Requirements: Copy only what runs from the line containing "Detect and mask" through the end of the material below, line for line, with both ends included.

Data entries:
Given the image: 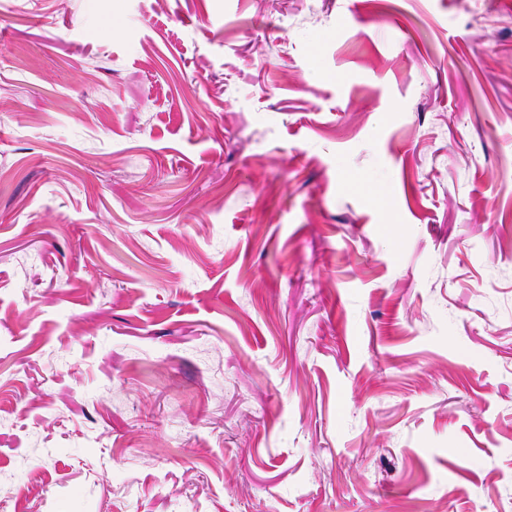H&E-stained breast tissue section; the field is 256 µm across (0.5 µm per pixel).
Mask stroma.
Masks as SVG:
<instances>
[{
  "label": "stroma",
  "instance_id": "stroma-1",
  "mask_svg": "<svg viewBox=\"0 0 512 512\" xmlns=\"http://www.w3.org/2000/svg\"><path fill=\"white\" fill-rule=\"evenodd\" d=\"M0 512H512V0H0Z\"/></svg>",
  "mask_w": 512,
  "mask_h": 512
}]
</instances>
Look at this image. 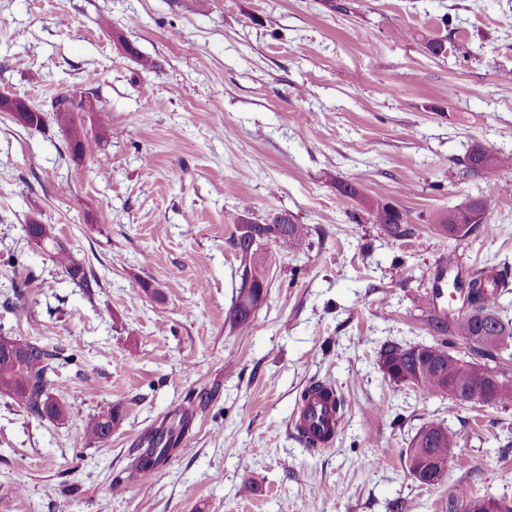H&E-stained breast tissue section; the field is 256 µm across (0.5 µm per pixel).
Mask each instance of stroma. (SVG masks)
<instances>
[{
	"label": "stroma",
	"instance_id": "obj_1",
	"mask_svg": "<svg viewBox=\"0 0 512 512\" xmlns=\"http://www.w3.org/2000/svg\"><path fill=\"white\" fill-rule=\"evenodd\" d=\"M65 90L93 126L80 158L54 120L0 112V336L60 347L52 395L76 413L0 396V512H448L455 485L512 501V406L427 397L378 363L386 342L433 343L429 304L459 307L448 255L463 279L512 268V193L491 203L497 234L435 229L486 192L470 146L512 155V0H0V93L44 109ZM372 200L416 235L386 237ZM241 214L288 215L310 243L260 248L270 286L246 326ZM33 219L99 288L25 237ZM316 382L344 408L314 451L295 423ZM110 404L111 438L87 442ZM188 406L167 462L114 489ZM429 422L460 438L434 486L405 454ZM120 419V411L117 405L103 408L96 415H93L83 422V435L93 443L106 441L111 433L112 426Z\"/></svg>",
	"mask_w": 512,
	"mask_h": 512
}]
</instances>
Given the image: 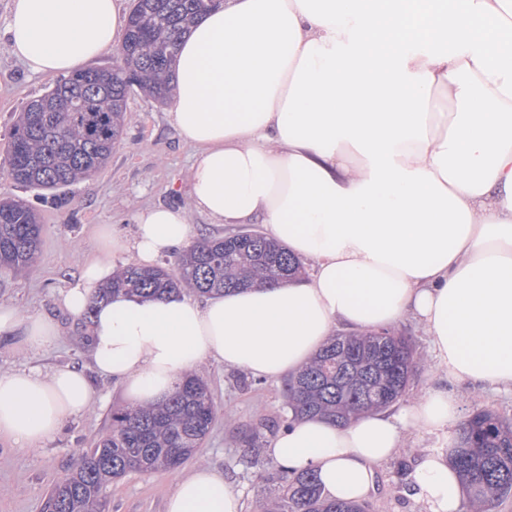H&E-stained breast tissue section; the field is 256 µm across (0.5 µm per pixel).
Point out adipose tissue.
<instances>
[{
    "mask_svg": "<svg viewBox=\"0 0 512 512\" xmlns=\"http://www.w3.org/2000/svg\"><path fill=\"white\" fill-rule=\"evenodd\" d=\"M126 0H11L7 51L55 78L124 39ZM170 114L194 147L192 209L133 214L126 242L98 232L100 258L60 292L90 318L94 369L135 405L165 401L217 360L261 379L301 369L336 326L379 331L412 316L437 371L512 393V0H220L182 35ZM267 224L314 271L304 281L200 300L99 298L126 254L142 266L191 244V211ZM55 343L53 318L0 303V337ZM99 397L81 369L0 372V438L38 452ZM459 404L425 388L397 413L298 419L269 454L363 500L407 432L448 433ZM423 512H462L445 454L418 458ZM223 473L176 477L166 512H242Z\"/></svg>",
    "mask_w": 512,
    "mask_h": 512,
    "instance_id": "adipose-tissue-1",
    "label": "adipose tissue"
}]
</instances>
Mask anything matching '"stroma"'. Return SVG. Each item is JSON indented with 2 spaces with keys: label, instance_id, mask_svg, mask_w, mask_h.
I'll return each instance as SVG.
<instances>
[{
  "label": "stroma",
  "instance_id": "1",
  "mask_svg": "<svg viewBox=\"0 0 512 512\" xmlns=\"http://www.w3.org/2000/svg\"><path fill=\"white\" fill-rule=\"evenodd\" d=\"M56 84L55 79L29 75L23 65L0 46V169L10 150L12 127L24 106ZM192 150L173 127L167 105L140 89H131L121 143L109 162L90 177L62 190L60 199L41 197L0 177V198L12 197L32 205L43 226L36 260L15 273L0 269V302L15 305L23 314H43L60 326L61 336L50 347L29 349L22 336L0 339V372L23 365L50 371L65 365L88 367V321H72L57 305L61 288L95 256L96 229L111 225L125 239H133V212L164 204L190 207L187 173ZM396 330L414 344L419 363L412 376L411 392L425 387L445 388L460 401L463 414L478 409L494 412L512 423V396L480 386L455 383L431 365L427 338L410 317ZM217 409L216 422L197 455L178 473L186 475L201 465L223 471L245 503L246 512H257L259 500L273 494L280 484V466L268 454L273 428L286 425L284 380L256 381L246 372L218 363L199 371ZM102 405L69 418L61 432L35 455L17 451L0 438V512H44L47 496L58 478L69 470L78 453L108 432L112 411L126 406L122 389L111 379L90 372ZM256 444H249L251 433ZM441 437L409 434L406 445L376 468V489L369 499L373 512H421L411 500L406 478L416 453L438 450ZM175 473V474H178ZM175 474L130 473L114 481L106 492L104 512H165V502Z\"/></svg>",
  "mask_w": 512,
  "mask_h": 512
}]
</instances>
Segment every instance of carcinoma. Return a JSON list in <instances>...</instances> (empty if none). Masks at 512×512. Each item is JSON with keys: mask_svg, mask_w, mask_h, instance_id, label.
<instances>
[{"mask_svg": "<svg viewBox=\"0 0 512 512\" xmlns=\"http://www.w3.org/2000/svg\"><path fill=\"white\" fill-rule=\"evenodd\" d=\"M208 8L205 0H137L121 46V63L111 69L72 74L38 97L45 112L26 106L11 133L7 175L22 187L52 191L91 175L110 156L123 134L126 100L134 86L158 101L171 93L177 41ZM42 234L35 210L11 199L0 205V268L22 270L37 255ZM301 262L268 236L202 239L165 265L125 268L100 296L125 292L145 297L179 292L202 294L274 285L301 273ZM416 352L405 336L386 333L332 337L285 383L292 419L345 421L398 402L409 390V365ZM215 421L204 380L188 375L159 406H129L112 412L109 432L79 453L52 488L45 508L93 512L108 484L135 471L171 470L201 447ZM453 461L470 495V512H491L512 491V425L493 412L477 410L460 424ZM285 484L260 502L259 512H371L367 502L330 501L311 472L283 469Z\"/></svg>", "mask_w": 512, "mask_h": 512, "instance_id": "1", "label": "carcinoma"}]
</instances>
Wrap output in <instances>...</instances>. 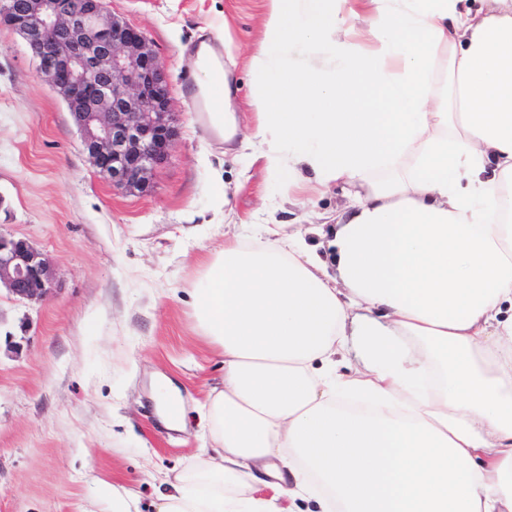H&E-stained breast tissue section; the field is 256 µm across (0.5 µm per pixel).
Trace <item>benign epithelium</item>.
<instances>
[{
  "mask_svg": "<svg viewBox=\"0 0 512 512\" xmlns=\"http://www.w3.org/2000/svg\"><path fill=\"white\" fill-rule=\"evenodd\" d=\"M42 78L66 103L96 171L118 191H143L176 139L165 63L105 0H0ZM0 286L29 303L55 287V268L26 239L0 233Z\"/></svg>",
  "mask_w": 512,
  "mask_h": 512,
  "instance_id": "7a95c632",
  "label": "benign epithelium"
}]
</instances>
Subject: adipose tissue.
I'll return each mask as SVG.
<instances>
[{"mask_svg":"<svg viewBox=\"0 0 512 512\" xmlns=\"http://www.w3.org/2000/svg\"><path fill=\"white\" fill-rule=\"evenodd\" d=\"M250 68L273 177L356 205L335 268L300 226L205 260L194 327L224 380L157 512H512V0H266Z\"/></svg>","mask_w":512,"mask_h":512,"instance_id":"ef3b65f1","label":"adipose tissue"}]
</instances>
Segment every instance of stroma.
I'll return each instance as SVG.
<instances>
[{
	"instance_id": "obj_1",
	"label": "stroma",
	"mask_w": 512,
	"mask_h": 512,
	"mask_svg": "<svg viewBox=\"0 0 512 512\" xmlns=\"http://www.w3.org/2000/svg\"><path fill=\"white\" fill-rule=\"evenodd\" d=\"M106 5L167 65L178 137L142 192L113 191L96 173L65 103L0 24V232L47 252L56 271L37 304L0 289V512H98L108 486L152 512L172 475L209 445L201 417L224 358L196 336L190 291L225 225L243 233L352 213L348 187L291 192L252 149L225 154L191 110L198 86L187 59L212 27L224 32L233 108L251 114L265 0ZM158 376L181 391L183 431L159 418Z\"/></svg>"
}]
</instances>
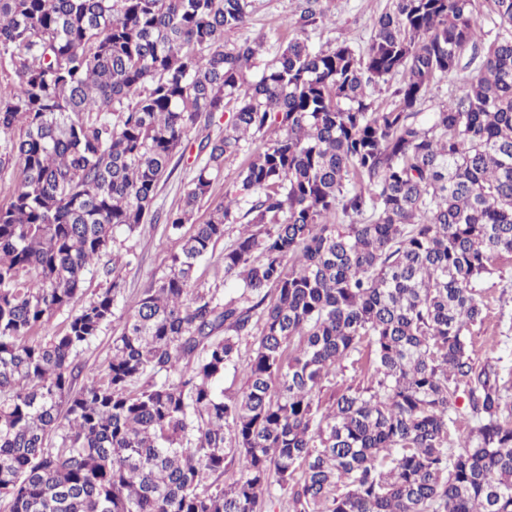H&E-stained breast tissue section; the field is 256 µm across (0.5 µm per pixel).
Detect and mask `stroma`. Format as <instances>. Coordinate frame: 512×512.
Segmentation results:
<instances>
[{"instance_id": "obj_1", "label": "stroma", "mask_w": 512, "mask_h": 512, "mask_svg": "<svg viewBox=\"0 0 512 512\" xmlns=\"http://www.w3.org/2000/svg\"><path fill=\"white\" fill-rule=\"evenodd\" d=\"M390 0H323L326 17L323 22L309 26L305 36L316 49L327 50L336 43L347 42L357 52H365L372 35L375 19L385 12ZM294 0H253V12L246 28L227 34L228 42L263 38L266 57H273L293 35L292 28L284 21L291 16ZM474 68H459L435 80L429 87L420 107L419 120L429 123L432 112L463 95ZM223 123L197 124L189 134L191 143L185 157L171 177L160 183L155 206L167 212L177 208L184 191L195 174V143L205 137L219 135ZM131 252L130 263L122 269L126 290L117 304V318L100 336L86 347L78 360L86 371L105 373L112 358V338L122 329V316L136 307L144 288L151 281L162 277L168 265L170 252L177 243L169 239L164 224H145L124 242ZM499 275L493 276L482 286V296L488 305V315L483 324L472 327V341L477 364H495L512 370V259H497Z\"/></svg>"}]
</instances>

Answer to the exercise:
Detect and mask `stroma`. Format as <instances>. Coordinate frame: 512×512.
Segmentation results:
<instances>
[{"instance_id": "obj_1", "label": "stroma", "mask_w": 512, "mask_h": 512, "mask_svg": "<svg viewBox=\"0 0 512 512\" xmlns=\"http://www.w3.org/2000/svg\"><path fill=\"white\" fill-rule=\"evenodd\" d=\"M390 0H323L326 17L323 22L309 26L305 36L316 49L327 50L336 43L347 42L357 52H365L372 35L375 19L385 12ZM294 0H253V12L246 28L227 34L228 42L263 38L266 57H273L293 35L292 28L284 21L291 16ZM474 68H459L435 80L429 87L420 107L419 120L429 123L432 112L463 95ZM223 123L197 124L189 134L191 143L185 157L171 177L160 183L155 206L167 212L177 208L184 191L195 174V143L205 137L219 135ZM131 252L130 263L122 269L126 290L117 304V318L100 336L86 347L78 360L86 371L105 373L112 358V338L122 329V316L136 307L144 288L151 281L162 277L168 265L170 252L177 243L169 239L164 224H145L124 242ZM499 275L493 276L482 286V296L488 305V315L483 324L472 327V341L477 364H495L512 370V259H497Z\"/></svg>"}]
</instances>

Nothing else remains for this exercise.